---- Available records
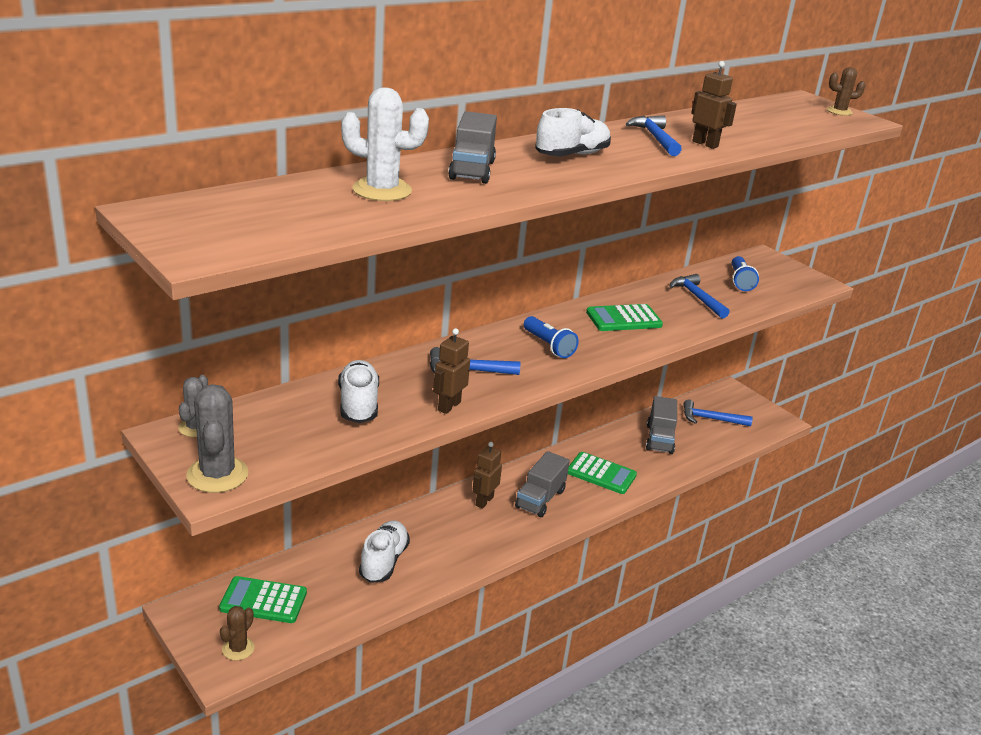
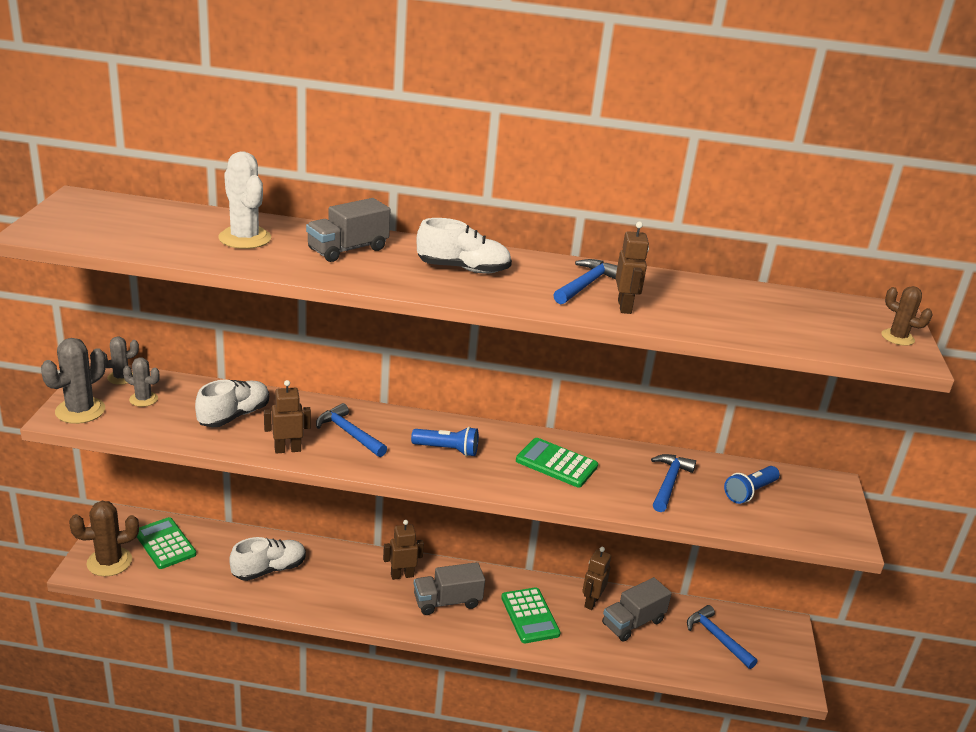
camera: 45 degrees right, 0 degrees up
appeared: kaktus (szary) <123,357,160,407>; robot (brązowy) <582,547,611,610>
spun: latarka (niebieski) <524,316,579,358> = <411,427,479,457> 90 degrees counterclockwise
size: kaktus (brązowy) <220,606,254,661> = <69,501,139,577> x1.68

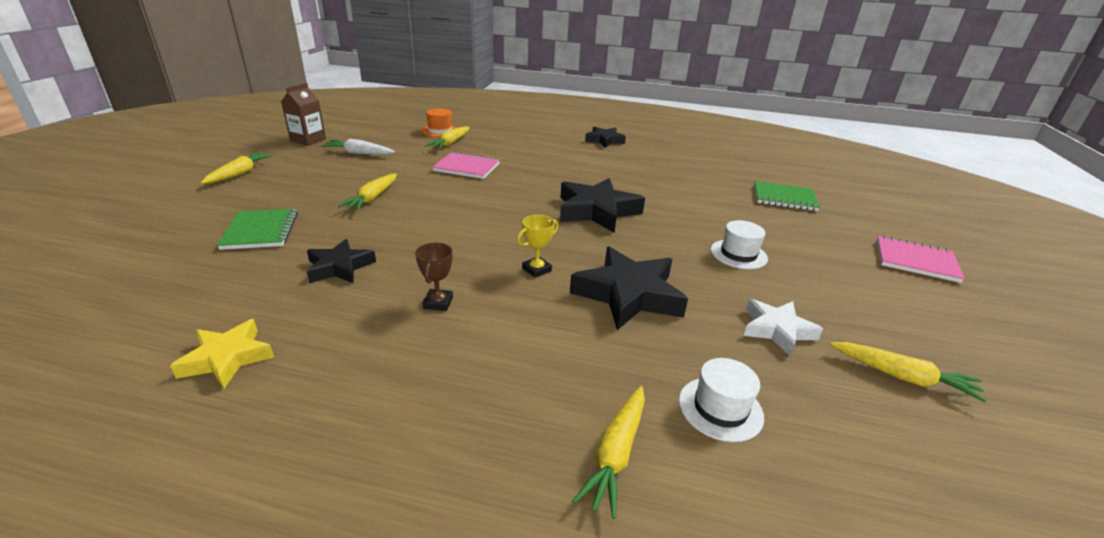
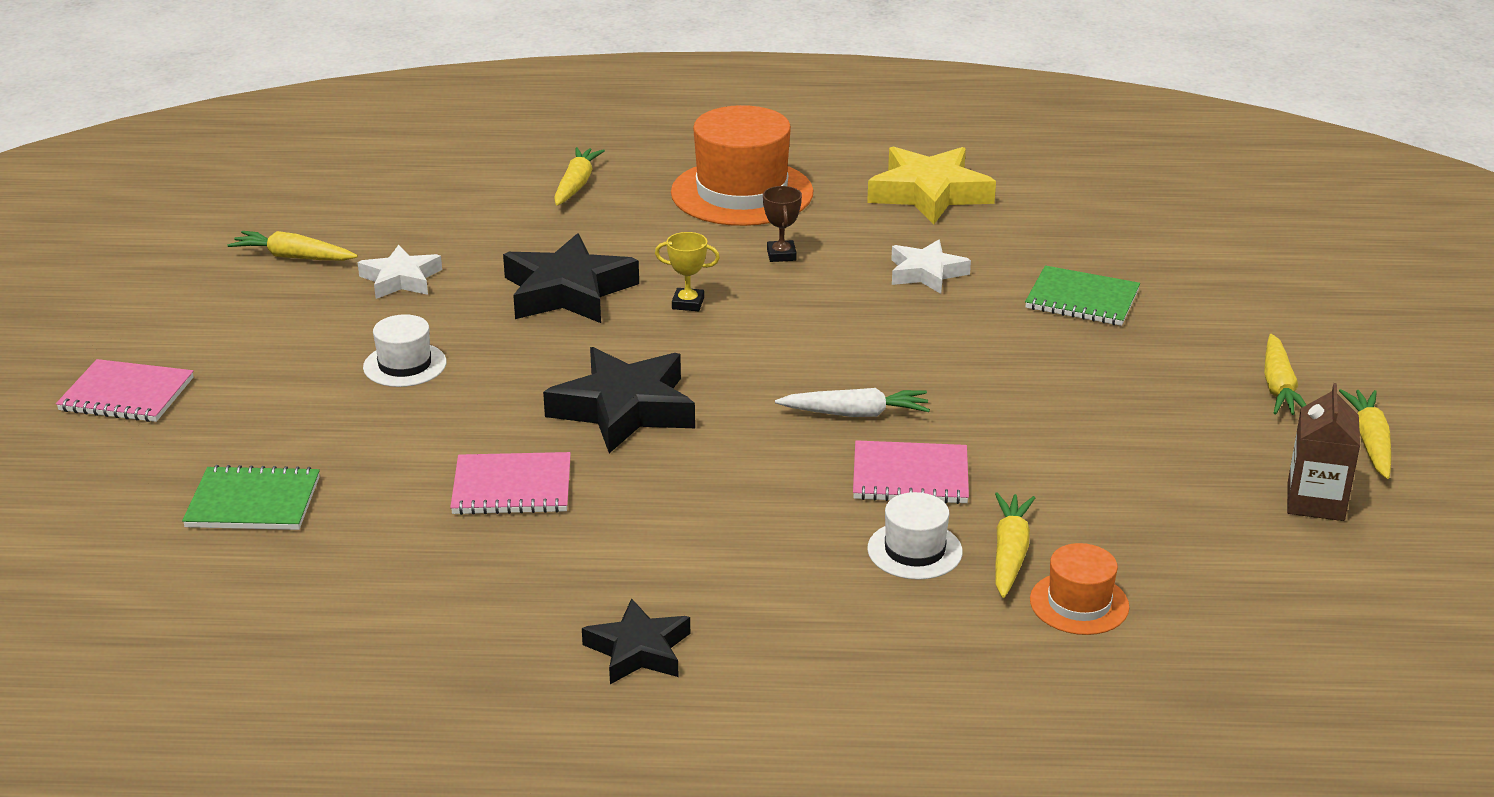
camera: 170 degrees right, 0 degrees up
appeared: kapelusz (pomarańczowy) <671,105,814,226>; zeszyt (różowy) <450,452,571,515>
relocated: marchewka (biały) <321,139,395,155> to <775,388,930,417>; marchewka (żółty) <338,173,397,211> to <1339,389,1391,479>; kapelusz (biały) <679,358,764,442> to <867,492,963,580>
colour: gwiazda (czarny) <307,239,376,284> to gwiazda (biały) <891,240,971,294>
spun: zeszyt (zielony) <217,209,298,250> = <1025,266,1140,326> 45 degrees counterclockwise; puchar (żółty) <517,215,559,278> = <655,232,720,311> 60 degrees clockwise
size: gwiazda (żółty) <170,319,274,389> = <867,146,996,224> x1.64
--------
** Task to carry out **
Only the lines from the line with "spun: latarka (niebieski)" through the end of the entries above, copied exactly and with both ends included, belong in the response; the pictures do not.

** Output of the task **
spun: latarka (niebieski) <524,316,579,358> = <411,427,479,457> 90 degrees counterclockwise
size: kaktus (brązowy) <220,606,254,661> = <69,501,139,577> x1.68

camera: 170 degrees right, 0 degrees up
appeared: kapelusz (pomarańczowy) <671,105,814,226>; zeszyt (różowy) <450,452,571,515>
relocated: marchewka (biały) <321,139,395,155> to <775,388,930,417>; marchewka (żółty) <338,173,397,211> to <1339,389,1391,479>; kapelusz (biały) <679,358,764,442> to <867,492,963,580>
colour: gwiazda (czarny) <307,239,376,284> to gwiazda (biały) <891,240,971,294>
spun: zeszyt (zielony) <217,209,298,250> = <1025,266,1140,326> 45 degrees counterclockwise; puchar (żółty) <517,215,559,278> = <655,232,720,311> 60 degrees clockwise
size: gwiazda (żółty) <170,319,274,389> = <867,146,996,224> x1.64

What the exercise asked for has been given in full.